(Source records)
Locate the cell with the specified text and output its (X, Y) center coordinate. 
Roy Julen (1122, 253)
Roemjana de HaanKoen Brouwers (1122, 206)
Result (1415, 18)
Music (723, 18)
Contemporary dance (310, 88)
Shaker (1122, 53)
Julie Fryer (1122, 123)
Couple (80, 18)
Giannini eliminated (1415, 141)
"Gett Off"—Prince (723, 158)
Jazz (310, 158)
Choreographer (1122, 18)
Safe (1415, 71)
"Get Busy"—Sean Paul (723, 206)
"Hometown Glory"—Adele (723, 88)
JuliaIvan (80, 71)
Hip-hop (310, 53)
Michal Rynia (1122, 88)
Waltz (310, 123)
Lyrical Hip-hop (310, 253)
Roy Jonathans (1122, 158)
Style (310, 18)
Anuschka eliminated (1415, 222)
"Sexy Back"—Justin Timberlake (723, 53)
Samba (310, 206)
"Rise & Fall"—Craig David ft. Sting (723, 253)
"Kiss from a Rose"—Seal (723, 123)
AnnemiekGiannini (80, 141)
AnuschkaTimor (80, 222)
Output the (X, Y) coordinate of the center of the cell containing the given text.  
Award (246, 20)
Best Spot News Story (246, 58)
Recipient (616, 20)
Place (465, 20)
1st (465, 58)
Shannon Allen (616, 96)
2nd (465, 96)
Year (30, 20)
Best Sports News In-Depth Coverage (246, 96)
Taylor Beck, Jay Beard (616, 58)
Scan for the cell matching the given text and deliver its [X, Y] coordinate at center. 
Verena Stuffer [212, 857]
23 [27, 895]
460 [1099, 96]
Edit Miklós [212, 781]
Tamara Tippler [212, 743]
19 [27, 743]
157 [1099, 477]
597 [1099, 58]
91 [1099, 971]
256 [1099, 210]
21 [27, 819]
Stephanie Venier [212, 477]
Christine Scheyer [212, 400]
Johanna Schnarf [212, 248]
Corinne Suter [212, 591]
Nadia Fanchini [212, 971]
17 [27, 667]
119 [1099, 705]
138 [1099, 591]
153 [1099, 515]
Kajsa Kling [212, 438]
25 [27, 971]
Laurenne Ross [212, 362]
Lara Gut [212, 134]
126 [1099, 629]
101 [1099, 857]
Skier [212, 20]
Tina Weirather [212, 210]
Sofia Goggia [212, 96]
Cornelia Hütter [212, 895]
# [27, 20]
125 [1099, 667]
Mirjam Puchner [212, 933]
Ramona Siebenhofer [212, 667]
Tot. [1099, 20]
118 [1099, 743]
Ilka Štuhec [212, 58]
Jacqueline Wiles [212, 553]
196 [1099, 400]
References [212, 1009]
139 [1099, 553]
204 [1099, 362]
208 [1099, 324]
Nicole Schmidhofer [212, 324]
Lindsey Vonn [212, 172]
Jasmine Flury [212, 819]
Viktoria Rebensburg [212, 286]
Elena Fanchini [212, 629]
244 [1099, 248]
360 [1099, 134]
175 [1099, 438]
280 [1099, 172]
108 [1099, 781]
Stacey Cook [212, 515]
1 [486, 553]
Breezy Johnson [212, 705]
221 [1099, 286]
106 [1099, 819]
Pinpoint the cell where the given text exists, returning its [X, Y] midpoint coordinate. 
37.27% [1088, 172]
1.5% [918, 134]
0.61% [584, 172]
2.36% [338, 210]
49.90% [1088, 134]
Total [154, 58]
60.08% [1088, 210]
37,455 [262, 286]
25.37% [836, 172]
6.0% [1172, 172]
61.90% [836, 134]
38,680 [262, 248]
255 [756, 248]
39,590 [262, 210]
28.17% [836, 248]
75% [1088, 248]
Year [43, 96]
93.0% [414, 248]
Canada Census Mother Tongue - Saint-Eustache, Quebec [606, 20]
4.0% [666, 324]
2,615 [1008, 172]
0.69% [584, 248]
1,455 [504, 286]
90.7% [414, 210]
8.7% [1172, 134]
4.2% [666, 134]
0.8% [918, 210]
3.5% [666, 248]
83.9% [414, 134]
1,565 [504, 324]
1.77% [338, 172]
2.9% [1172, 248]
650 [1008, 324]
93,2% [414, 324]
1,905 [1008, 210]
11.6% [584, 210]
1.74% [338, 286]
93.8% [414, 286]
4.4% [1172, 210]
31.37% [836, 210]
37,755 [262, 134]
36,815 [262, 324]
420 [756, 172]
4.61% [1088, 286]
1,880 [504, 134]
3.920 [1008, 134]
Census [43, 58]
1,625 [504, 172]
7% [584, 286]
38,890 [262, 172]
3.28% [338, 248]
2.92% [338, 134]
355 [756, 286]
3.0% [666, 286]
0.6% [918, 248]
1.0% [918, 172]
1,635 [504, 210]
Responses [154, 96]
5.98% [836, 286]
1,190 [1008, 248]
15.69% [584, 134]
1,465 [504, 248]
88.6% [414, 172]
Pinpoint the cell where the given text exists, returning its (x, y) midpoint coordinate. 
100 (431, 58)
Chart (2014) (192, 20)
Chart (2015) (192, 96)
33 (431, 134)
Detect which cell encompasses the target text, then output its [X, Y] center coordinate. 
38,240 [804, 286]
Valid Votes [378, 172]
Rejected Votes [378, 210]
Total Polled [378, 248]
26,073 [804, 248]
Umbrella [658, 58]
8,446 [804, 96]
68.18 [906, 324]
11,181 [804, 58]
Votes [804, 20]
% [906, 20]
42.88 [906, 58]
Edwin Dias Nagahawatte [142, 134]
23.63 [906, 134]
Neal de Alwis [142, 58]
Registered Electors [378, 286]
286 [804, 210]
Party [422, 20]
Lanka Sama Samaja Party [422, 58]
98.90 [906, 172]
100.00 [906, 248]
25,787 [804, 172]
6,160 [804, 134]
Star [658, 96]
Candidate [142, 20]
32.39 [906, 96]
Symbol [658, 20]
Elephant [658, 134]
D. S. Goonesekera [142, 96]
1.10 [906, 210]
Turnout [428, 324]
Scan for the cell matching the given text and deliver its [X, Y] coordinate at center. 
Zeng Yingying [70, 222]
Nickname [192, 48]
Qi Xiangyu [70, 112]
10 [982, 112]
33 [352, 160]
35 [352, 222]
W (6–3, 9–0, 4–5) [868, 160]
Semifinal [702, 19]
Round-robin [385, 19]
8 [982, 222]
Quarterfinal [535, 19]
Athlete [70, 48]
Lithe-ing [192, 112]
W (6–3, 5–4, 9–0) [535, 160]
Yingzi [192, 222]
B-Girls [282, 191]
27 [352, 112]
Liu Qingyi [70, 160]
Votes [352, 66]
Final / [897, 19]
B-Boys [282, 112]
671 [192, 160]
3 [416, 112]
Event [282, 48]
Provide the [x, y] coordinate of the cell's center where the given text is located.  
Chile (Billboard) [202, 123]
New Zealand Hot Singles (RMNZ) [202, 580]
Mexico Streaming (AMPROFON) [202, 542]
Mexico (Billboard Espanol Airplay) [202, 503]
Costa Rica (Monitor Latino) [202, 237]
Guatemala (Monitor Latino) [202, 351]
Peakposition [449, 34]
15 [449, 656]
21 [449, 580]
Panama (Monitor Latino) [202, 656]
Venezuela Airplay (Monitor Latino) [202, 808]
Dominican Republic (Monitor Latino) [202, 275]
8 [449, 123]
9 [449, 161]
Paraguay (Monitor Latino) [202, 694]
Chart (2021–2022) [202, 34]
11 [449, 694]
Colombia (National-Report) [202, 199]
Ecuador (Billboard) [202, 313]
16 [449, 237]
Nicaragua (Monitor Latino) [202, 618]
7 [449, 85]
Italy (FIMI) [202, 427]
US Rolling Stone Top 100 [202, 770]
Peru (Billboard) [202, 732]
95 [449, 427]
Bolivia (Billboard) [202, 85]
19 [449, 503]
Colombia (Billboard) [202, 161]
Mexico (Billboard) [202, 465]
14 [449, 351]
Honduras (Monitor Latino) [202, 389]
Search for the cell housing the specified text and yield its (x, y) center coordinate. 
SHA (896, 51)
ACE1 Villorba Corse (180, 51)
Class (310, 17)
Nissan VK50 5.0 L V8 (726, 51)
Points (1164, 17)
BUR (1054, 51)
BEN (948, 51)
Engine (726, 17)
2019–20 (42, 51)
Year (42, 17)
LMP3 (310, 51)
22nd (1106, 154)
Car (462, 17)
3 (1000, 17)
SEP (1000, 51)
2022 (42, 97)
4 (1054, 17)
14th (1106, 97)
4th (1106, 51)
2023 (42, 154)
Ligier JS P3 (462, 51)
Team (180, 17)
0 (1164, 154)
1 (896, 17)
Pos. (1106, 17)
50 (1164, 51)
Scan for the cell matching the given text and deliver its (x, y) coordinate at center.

> _REQUIRED WORK_:
Please rewrite the stretch from the start of the material through the line containing "Timberlake (723, 53)", changing "Waltz" to "Tango" and leaving everything else as it is.

> _COMPLETED EXERCISE_:
Locate the cell with the specified text and output its (X, Y) center coordinate. 
Roy Julen (1122, 253)
Roemjana de HaanKoen Brouwers (1122, 206)
Result (1415, 18)
Music (723, 18)
Contemporary dance (310, 88)
Shaker (1122, 53)
Julie Fryer (1122, 123)
Couple (80, 18)
Giannini eliminated (1415, 141)
"Gett Off"—Prince (723, 158)
Jazz (310, 158)
Choreographer (1122, 18)
Safe (1415, 71)
"Get Busy"—Sean Paul (723, 206)
"Hometown Glory"—Adele (723, 88)
JuliaIvan (80, 71)
Hip-hop (310, 53)
Michal Rynia (1122, 88)
Tango (310, 123)
Lyrical Hip-hop (310, 253)
Roy Jonathans (1122, 158)
Style (310, 18)
Anuschka eliminated (1415, 222)
"Sexy Back"—Justin Timberlake (723, 53)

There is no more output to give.